--- Written request ---
Could you put the entries below, from the line with "Damascus: 8:43 -> 4:43" up to and including the line with "Atlanta: 4:52 -> 2:51", into a numbered list without any blank lines?

--- Working data ---
_ _ _ _ _ _ _
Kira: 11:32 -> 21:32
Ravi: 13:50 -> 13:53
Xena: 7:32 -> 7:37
_ _ _ _ _ _ _
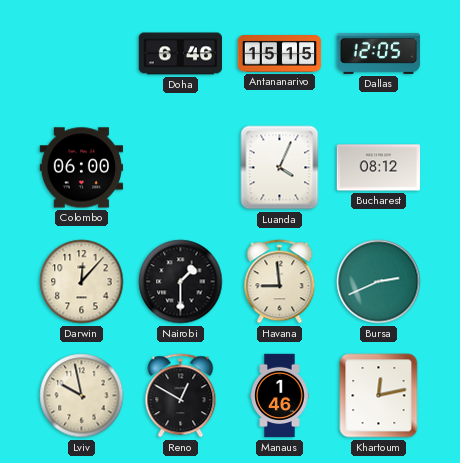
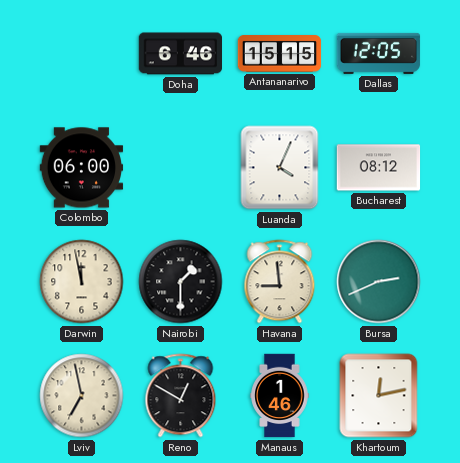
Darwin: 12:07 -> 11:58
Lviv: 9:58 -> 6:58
_ _ _ _ _ _ _
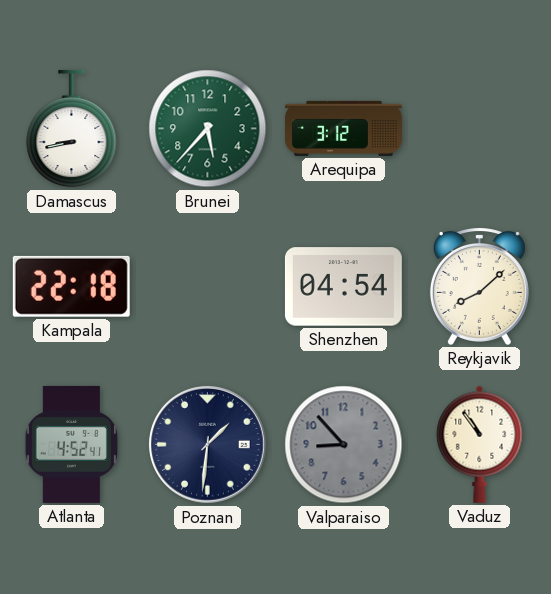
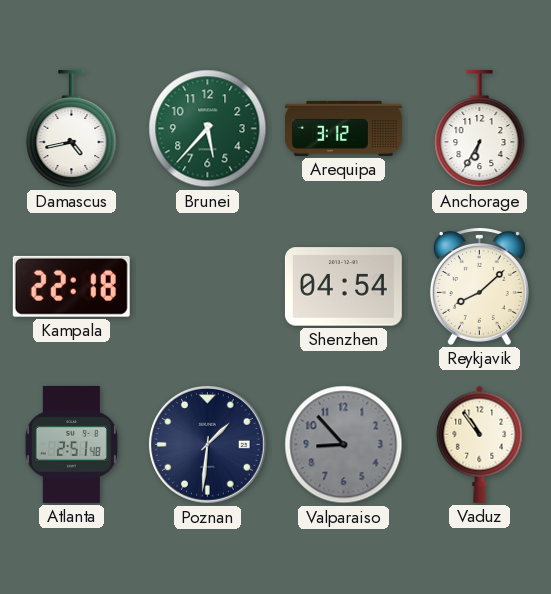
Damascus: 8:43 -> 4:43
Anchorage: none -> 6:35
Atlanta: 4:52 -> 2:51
_ _ _ _ _ _ _
--- The answer ---
1. Damascus: 8:43 -> 4:43
2. Anchorage: none -> 6:35
3. Atlanta: 4:52 -> 2:51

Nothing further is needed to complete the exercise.